**What you should do**
Using the data below, output a verbatim copy of the lines between the one holding "black ellipse: moved 1 px right, 1 px up" and the one holding "pink circle: moved 4 px left", inclusive, without any pictures.

**Record set**
****

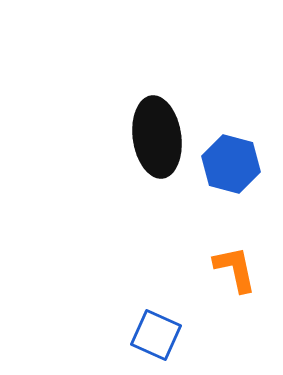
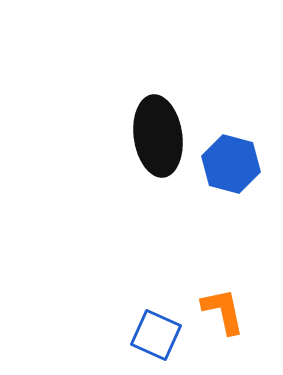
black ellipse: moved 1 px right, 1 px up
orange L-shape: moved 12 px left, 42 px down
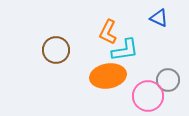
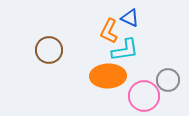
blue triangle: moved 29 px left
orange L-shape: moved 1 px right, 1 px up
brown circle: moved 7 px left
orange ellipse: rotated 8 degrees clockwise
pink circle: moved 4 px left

****

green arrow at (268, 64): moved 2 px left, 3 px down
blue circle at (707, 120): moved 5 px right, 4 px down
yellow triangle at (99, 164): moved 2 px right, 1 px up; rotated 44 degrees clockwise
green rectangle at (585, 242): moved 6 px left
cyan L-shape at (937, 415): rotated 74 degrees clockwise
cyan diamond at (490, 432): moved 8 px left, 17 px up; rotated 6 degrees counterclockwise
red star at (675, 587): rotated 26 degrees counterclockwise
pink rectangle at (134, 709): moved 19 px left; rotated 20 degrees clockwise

****

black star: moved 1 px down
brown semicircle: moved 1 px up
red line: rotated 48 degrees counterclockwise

****

**Response to the task**
black ellipse: moved 1 px right, 1 px up
orange L-shape: moved 12 px left, 42 px down
blue triangle: moved 29 px left
orange L-shape: moved 1 px right, 1 px up
brown circle: moved 7 px left
orange ellipse: rotated 8 degrees clockwise
pink circle: moved 4 px left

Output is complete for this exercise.